— Exercise details —
Provide the number of lines in the entries below containing "brown", with no further words.

— Data for analysis —
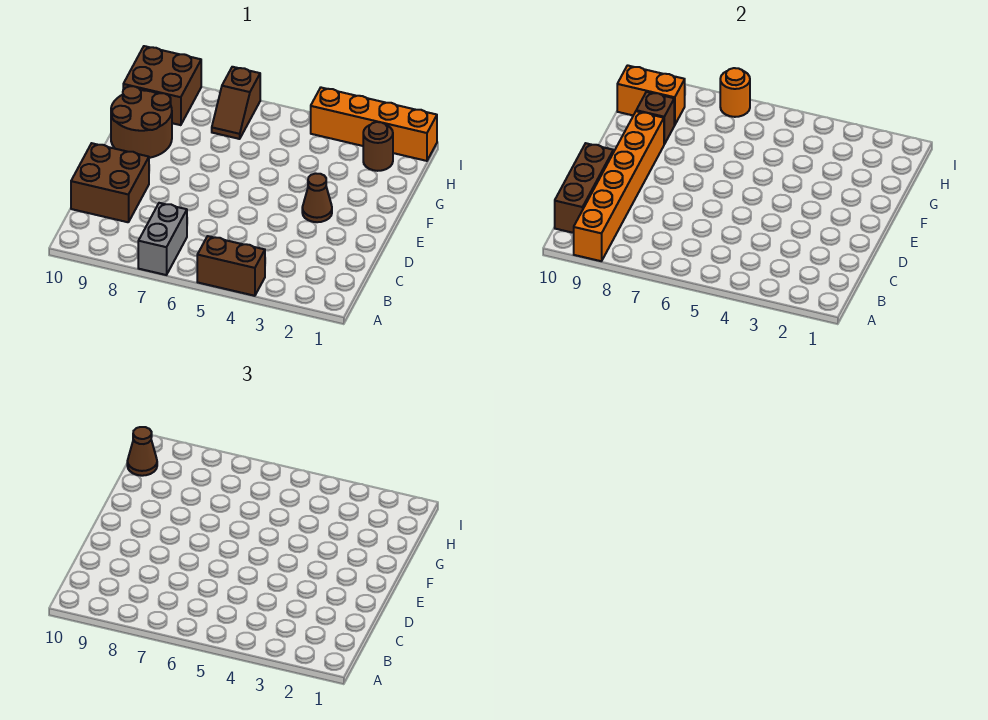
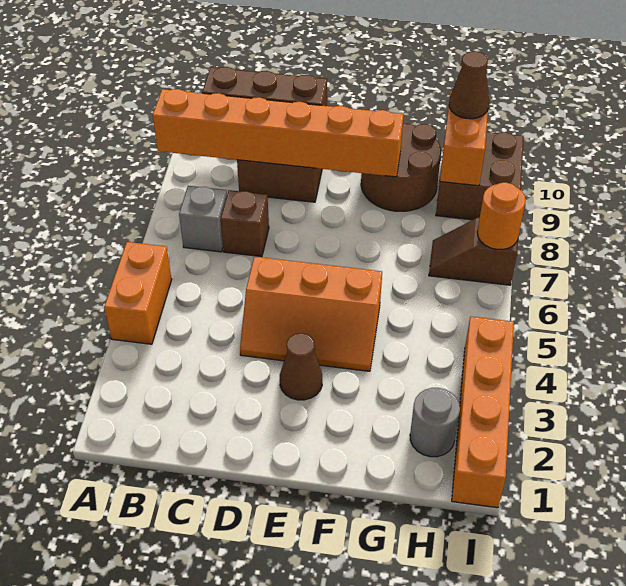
brown brick A4:A5 level 1 -> orange brick A4:A5 level 1
grey brick A7:B7 level 1 -> grey brick B7 level 1
none -> orange slope D4:F5 level 1 top 5
brown brick G9 level 2 -> brown brick C7 level 1
brown round brick H2 level 1 -> grey round brick H2 level 1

— Result for this exercise —
3